Reproduce the listing below word for word, keeping every line in its original order.

========

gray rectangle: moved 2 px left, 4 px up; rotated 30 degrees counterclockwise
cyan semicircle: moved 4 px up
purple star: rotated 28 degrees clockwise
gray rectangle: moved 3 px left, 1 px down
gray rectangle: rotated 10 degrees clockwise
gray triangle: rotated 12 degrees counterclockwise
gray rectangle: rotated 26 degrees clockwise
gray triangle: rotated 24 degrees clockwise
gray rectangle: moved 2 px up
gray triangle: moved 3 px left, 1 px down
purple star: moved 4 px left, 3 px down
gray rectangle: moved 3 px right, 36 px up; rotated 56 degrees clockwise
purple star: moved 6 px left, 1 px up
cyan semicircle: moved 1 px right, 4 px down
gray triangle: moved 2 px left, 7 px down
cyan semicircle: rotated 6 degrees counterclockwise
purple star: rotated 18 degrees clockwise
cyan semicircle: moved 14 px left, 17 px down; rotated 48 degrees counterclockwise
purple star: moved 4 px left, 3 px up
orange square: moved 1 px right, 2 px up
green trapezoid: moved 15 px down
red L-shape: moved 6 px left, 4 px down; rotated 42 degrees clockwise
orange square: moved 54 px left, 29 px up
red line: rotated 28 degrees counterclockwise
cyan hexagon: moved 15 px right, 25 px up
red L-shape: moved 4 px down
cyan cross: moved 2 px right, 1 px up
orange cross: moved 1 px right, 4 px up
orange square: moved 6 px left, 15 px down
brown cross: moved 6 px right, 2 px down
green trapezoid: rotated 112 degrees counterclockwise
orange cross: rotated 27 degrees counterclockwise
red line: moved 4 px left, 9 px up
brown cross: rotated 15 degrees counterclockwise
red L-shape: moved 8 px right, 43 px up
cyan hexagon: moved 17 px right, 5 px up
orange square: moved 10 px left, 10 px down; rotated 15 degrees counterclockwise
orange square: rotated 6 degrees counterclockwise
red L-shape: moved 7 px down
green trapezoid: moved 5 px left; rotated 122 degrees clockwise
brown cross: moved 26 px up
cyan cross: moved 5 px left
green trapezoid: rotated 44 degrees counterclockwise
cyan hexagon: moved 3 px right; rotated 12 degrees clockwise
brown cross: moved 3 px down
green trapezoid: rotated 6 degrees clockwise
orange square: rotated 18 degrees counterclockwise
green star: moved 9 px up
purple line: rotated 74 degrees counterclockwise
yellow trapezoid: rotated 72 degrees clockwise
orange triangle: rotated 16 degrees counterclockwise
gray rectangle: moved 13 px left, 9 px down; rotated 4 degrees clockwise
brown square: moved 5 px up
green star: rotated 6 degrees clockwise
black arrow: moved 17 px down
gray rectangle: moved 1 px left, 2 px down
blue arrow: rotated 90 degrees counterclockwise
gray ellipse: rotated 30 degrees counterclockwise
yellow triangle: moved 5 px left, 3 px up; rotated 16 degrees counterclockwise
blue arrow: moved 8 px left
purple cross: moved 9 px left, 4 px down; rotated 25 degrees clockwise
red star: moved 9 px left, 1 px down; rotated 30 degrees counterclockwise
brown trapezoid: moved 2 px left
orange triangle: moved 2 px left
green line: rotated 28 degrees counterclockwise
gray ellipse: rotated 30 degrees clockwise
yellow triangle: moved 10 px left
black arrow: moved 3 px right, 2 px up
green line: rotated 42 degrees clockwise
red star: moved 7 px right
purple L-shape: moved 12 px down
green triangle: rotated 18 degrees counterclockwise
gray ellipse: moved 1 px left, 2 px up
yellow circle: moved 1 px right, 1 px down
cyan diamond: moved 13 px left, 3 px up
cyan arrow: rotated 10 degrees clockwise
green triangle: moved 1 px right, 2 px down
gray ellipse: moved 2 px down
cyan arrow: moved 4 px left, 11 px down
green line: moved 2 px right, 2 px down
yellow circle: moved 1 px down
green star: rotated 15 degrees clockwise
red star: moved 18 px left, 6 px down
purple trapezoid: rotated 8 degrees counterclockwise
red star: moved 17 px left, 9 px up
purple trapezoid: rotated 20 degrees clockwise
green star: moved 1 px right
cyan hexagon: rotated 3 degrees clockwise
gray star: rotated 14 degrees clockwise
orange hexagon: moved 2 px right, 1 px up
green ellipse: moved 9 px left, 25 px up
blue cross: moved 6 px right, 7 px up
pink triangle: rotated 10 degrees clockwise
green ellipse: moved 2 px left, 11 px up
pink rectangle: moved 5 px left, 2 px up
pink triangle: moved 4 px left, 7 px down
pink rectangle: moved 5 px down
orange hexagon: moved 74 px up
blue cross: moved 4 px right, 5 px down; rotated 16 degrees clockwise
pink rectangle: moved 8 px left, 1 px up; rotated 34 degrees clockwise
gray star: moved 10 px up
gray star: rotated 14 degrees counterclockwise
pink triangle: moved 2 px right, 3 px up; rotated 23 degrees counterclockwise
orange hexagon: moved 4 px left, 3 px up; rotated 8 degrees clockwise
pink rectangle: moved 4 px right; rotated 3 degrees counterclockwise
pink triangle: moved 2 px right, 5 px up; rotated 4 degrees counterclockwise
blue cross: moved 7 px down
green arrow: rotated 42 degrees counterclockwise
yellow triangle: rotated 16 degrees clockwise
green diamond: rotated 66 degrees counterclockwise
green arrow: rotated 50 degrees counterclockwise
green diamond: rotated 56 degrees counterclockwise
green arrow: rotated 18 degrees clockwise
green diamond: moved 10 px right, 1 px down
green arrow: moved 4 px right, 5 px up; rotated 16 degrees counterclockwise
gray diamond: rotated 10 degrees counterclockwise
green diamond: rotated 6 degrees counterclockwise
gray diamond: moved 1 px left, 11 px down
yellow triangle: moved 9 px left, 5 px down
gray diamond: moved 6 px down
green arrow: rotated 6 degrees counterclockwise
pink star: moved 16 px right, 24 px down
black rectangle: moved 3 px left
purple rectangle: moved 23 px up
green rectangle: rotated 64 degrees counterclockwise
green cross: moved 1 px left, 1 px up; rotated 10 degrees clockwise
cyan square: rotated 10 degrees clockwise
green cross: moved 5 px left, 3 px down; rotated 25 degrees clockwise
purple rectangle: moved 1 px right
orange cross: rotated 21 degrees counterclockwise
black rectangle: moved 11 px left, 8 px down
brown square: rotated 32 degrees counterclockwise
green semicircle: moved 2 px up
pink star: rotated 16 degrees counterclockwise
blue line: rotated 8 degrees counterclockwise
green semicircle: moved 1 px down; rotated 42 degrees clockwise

========

EXERCISE ANSWER:
gray rectangle: moved 2 px left, 4 px up; rotated 30 degrees counterclockwise
cyan semicircle: moved 4 px up
purple star: rotated 28 degrees clockwise
gray rectangle: moved 3 px left, 1 px down
gray rectangle: rotated 10 degrees clockwise
gray triangle: rotated 12 degrees counterclockwise
gray rectangle: rotated 26 degrees clockwise
gray triangle: rotated 24 degrees clockwise
gray rectangle: moved 2 px up
gray triangle: moved 3 px left, 1 px down
purple star: moved 4 px left, 3 px down
gray rectangle: moved 3 px right, 36 px up; rotated 56 degrees clockwise
purple star: moved 6 px left, 1 px up
cyan semicircle: moved 1 px right, 4 px down
gray triangle: moved 2 px left, 7 px down
cyan semicircle: rotated 6 degrees counterclockwise
purple star: rotated 18 degrees clockwise
cyan semicircle: moved 14 px left, 17 px down; rotated 48 degrees counterclockwise
purple star: moved 4 px left, 3 px up
orange square: moved 1 px right, 2 px up
green trapezoid: moved 15 px down
red L-shape: moved 6 px left, 4 px down; rotated 42 degrees clockwise
orange square: moved 54 px left, 29 px up
red line: rotated 28 degrees counterclockwise
cyan hexagon: moved 15 px right, 25 px up
red L-shape: moved 4 px down
cyan cross: moved 2 px right, 1 px up
orange cross: moved 1 px right, 4 px up
orange square: moved 6 px left, 15 px down
brown cross: moved 6 px right, 2 px down
green trapezoid: rotated 112 degrees counterclockwise
orange cross: rotated 27 degrees counterclockwise
red line: moved 4 px left, 9 px up
brown cross: rotated 15 degrees counterclockwise
red L-shape: moved 8 px right, 43 px up
cyan hexagon: moved 17 px right, 5 px up
orange square: moved 10 px left, 10 px down; rotated 15 degrees counterclockwise
orange square: rotated 6 degrees counterclockwise
red L-shape: moved 7 px down
green trapezoid: moved 5 px left; rotated 122 degrees clockwise
brown cross: moved 26 px up
cyan cross: moved 5 px left
green trapezoid: rotated 44 degrees counterclockwise
cyan hexagon: moved 3 px right; rotated 12 degrees clockwise
brown cross: moved 3 px down
green trapezoid: rotated 6 degrees clockwise
orange square: rotated 18 degrees counterclockwise
green star: moved 9 px up
purple line: rotated 74 degrees counterclockwise
yellow trapezoid: rotated 72 degrees clockwise
orange triangle: rotated 16 degrees counterclockwise
gray rectangle: moved 13 px left, 9 px down; rotated 4 degrees clockwise
brown square: moved 5 px up
green star: rotated 6 degrees clockwise
black arrow: moved 17 px down
gray rectangle: moved 1 px left, 2 px down
blue arrow: rotated 90 degrees counterclockwise
gray ellipse: rotated 30 degrees counterclockwise
yellow triangle: moved 5 px left, 3 px up; rotated 16 degrees counterclockwise
blue arrow: moved 8 px left
purple cross: moved 9 px left, 4 px down; rotated 25 degrees clockwise
red star: moved 9 px left, 1 px down; rotated 30 degrees counterclockwise
brown trapezoid: moved 2 px left
orange triangle: moved 2 px left
green line: rotated 28 degrees counterclockwise
gray ellipse: rotated 30 degrees clockwise
yellow triangle: moved 10 px left
black arrow: moved 3 px right, 2 px up
green line: rotated 42 degrees clockwise
red star: moved 7 px right
purple L-shape: moved 12 px down
green triangle: rotated 18 degrees counterclockwise
gray ellipse: moved 1 px left, 2 px up
yellow circle: moved 1 px right, 1 px down
cyan diamond: moved 13 px left, 3 px up
cyan arrow: rotated 10 degrees clockwise
green triangle: moved 1 px right, 2 px down
gray ellipse: moved 2 px down
cyan arrow: moved 4 px left, 11 px down
green line: moved 2 px right, 2 px down
yellow circle: moved 1 px down
green star: rotated 15 degrees clockwise
red star: moved 18 px left, 6 px down
purple trapezoid: rotated 8 degrees counterclockwise
red star: moved 17 px left, 9 px up
purple trapezoid: rotated 20 degrees clockwise
green star: moved 1 px right
cyan hexagon: rotated 3 degrees clockwise
gray star: rotated 14 degrees clockwise
orange hexagon: moved 2 px right, 1 px up
green ellipse: moved 9 px left, 25 px up
blue cross: moved 6 px right, 7 px up
pink triangle: rotated 10 degrees clockwise
green ellipse: moved 2 px left, 11 px up
pink rectangle: moved 5 px left, 2 px up
pink triangle: moved 4 px left, 7 px down
pink rectangle: moved 5 px down
orange hexagon: moved 74 px up
blue cross: moved 4 px right, 5 px down; rotated 16 degrees clockwise
pink rectangle: moved 8 px left, 1 px up; rotated 34 degrees clockwise
gray star: moved 10 px up
gray star: rotated 14 degrees counterclockwise
pink triangle: moved 2 px right, 3 px up; rotated 23 degrees counterclockwise
orange hexagon: moved 4 px left, 3 px up; rotated 8 degrees clockwise
pink rectangle: moved 4 px right; rotated 3 degrees counterclockwise
pink triangle: moved 2 px right, 5 px up; rotated 4 degrees counterclockwise
blue cross: moved 7 px down
green arrow: rotated 42 degrees counterclockwise
yellow triangle: rotated 16 degrees clockwise
green diamond: rotated 66 degrees counterclockwise
green arrow: rotated 50 degrees counterclockwise
green diamond: rotated 56 degrees counterclockwise
green arrow: rotated 18 degrees clockwise
green diamond: moved 10 px right, 1 px down
green arrow: moved 4 px right, 5 px up; rotated 16 degrees counterclockwise
gray diamond: rotated 10 degrees counterclockwise
green diamond: rotated 6 degrees counterclockwise
gray diamond: moved 1 px left, 11 px down
yellow triangle: moved 9 px left, 5 px down
gray diamond: moved 6 px down
green arrow: rotated 6 degrees counterclockwise
pink star: moved 16 px right, 24 px down
black rectangle: moved 3 px left
purple rectangle: moved 23 px up
green rectangle: rotated 64 degrees counterclockwise
green cross: moved 1 px left, 1 px up; rotated 10 degrees clockwise
cyan square: rotated 10 degrees clockwise
green cross: moved 5 px left, 3 px down; rotated 25 degrees clockwise
purple rectangle: moved 1 px right
orange cross: rotated 21 degrees counterclockwise
black rectangle: moved 11 px left, 8 px down
brown square: rotated 32 degrees counterclockwise
green semicircle: moved 2 px up
pink star: rotated 16 degrees counterclockwise
blue line: rotated 8 degrees counterclockwise
green semicircle: moved 1 px down; rotated 42 degrees clockwise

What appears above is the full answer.